What you are asked to do:
Please count how many lines in the items below contain the string "acciaccatura", and give only that number.

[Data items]
+===+

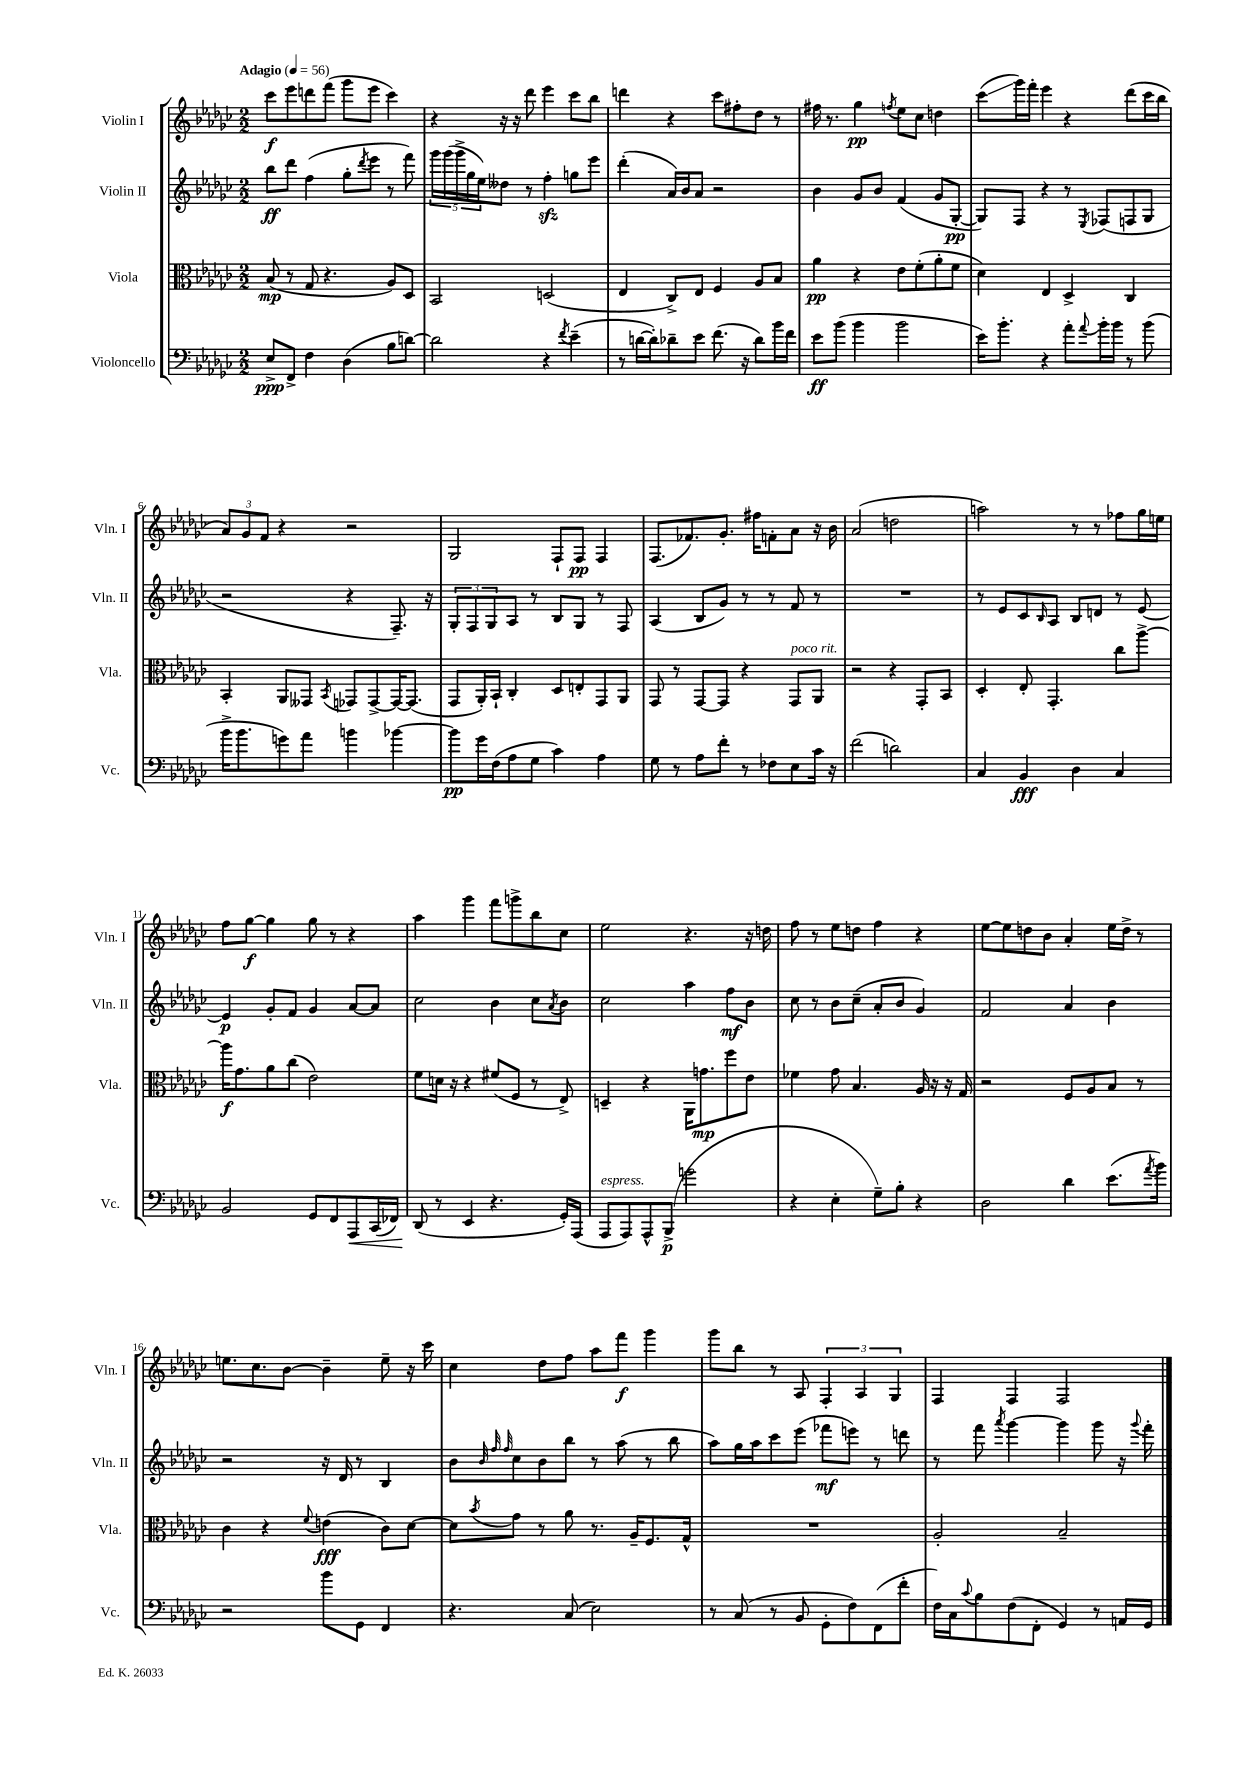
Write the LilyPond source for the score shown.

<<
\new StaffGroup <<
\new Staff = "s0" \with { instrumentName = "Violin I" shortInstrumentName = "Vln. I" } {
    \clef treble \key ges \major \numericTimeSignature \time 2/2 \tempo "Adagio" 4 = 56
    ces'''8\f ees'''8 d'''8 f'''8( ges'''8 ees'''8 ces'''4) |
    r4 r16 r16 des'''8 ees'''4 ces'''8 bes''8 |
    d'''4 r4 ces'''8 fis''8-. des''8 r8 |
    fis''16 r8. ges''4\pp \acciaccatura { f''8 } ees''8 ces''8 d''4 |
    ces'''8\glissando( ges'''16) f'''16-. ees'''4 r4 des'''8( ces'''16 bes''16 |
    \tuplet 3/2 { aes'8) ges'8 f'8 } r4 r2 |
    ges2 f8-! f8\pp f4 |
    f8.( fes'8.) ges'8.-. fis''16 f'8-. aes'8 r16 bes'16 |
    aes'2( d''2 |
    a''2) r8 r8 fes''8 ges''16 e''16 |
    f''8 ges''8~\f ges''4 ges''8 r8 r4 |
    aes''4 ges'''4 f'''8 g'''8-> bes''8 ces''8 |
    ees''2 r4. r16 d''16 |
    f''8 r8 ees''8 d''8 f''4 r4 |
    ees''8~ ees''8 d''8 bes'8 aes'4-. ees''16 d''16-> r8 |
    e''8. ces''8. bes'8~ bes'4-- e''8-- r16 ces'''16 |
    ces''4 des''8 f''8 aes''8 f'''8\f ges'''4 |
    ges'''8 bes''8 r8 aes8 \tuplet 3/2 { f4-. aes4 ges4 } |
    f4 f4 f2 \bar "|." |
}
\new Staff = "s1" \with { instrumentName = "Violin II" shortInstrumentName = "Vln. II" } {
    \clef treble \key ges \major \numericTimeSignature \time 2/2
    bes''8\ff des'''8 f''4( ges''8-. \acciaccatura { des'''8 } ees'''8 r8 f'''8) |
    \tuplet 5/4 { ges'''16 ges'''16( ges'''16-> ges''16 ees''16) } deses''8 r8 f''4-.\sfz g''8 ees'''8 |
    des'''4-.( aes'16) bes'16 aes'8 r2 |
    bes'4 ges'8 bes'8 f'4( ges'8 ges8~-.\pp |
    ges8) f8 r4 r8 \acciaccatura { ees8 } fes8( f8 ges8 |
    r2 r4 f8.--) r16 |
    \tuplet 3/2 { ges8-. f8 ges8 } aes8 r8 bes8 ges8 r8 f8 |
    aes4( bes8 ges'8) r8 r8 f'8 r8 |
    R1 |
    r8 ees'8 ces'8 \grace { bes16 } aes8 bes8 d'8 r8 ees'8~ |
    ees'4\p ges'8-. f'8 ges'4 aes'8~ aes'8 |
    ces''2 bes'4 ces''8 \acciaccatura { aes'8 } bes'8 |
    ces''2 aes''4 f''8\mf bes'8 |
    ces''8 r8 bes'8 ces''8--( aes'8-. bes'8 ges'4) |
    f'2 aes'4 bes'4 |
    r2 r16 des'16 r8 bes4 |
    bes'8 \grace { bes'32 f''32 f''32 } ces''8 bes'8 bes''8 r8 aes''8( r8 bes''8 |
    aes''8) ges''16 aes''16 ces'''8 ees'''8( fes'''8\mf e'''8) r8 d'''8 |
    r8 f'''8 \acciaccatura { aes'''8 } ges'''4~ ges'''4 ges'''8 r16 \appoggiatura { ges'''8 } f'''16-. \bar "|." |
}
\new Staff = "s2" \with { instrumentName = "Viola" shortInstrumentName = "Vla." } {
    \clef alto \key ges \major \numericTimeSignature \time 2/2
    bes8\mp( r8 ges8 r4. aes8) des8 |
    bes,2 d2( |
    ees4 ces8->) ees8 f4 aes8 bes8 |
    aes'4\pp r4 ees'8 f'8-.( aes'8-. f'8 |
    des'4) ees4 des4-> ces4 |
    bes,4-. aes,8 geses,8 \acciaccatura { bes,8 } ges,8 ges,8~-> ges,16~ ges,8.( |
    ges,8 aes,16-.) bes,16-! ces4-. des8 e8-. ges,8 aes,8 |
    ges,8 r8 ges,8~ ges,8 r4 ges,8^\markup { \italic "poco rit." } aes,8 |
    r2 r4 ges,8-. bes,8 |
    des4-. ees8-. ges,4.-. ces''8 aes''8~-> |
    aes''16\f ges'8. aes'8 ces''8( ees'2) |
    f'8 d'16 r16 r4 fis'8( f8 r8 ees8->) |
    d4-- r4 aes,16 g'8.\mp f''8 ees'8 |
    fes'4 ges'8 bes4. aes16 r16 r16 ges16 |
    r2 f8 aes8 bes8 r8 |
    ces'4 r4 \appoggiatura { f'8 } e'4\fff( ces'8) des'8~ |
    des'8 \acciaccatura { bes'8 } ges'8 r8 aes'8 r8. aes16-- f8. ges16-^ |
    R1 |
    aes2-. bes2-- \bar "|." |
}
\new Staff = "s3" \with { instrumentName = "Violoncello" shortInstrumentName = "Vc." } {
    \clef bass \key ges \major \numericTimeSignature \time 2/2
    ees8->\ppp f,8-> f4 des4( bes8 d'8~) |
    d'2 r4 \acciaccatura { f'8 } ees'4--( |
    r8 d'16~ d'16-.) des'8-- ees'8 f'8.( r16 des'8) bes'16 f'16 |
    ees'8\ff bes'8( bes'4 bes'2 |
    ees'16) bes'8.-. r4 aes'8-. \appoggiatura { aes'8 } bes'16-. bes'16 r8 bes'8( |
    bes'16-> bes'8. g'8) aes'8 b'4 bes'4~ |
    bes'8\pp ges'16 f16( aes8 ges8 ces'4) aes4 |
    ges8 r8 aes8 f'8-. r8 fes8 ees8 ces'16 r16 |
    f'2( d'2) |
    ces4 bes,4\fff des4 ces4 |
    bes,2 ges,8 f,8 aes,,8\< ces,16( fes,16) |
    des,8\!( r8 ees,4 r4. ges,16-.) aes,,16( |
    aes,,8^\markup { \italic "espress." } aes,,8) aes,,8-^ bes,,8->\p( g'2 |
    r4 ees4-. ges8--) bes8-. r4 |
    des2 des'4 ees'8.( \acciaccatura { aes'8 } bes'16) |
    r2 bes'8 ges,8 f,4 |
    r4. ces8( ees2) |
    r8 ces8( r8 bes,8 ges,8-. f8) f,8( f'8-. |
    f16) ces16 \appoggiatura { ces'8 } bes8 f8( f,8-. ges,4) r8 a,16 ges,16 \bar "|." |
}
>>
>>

+===+

Reply:
9